DIRECTIONS:
From the data below, copy each line that contains the word "Identify", treating uppercase and lowercase as different.

DATA SUPPLIED:
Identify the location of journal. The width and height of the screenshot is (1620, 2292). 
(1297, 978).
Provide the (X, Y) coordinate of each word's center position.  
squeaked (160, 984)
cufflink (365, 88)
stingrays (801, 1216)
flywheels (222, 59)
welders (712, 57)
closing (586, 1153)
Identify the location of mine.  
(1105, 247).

THE ANSWER:
Identify the location of journal. The width and height of the screenshot is (1620, 2292). 
Identify the location of mine.  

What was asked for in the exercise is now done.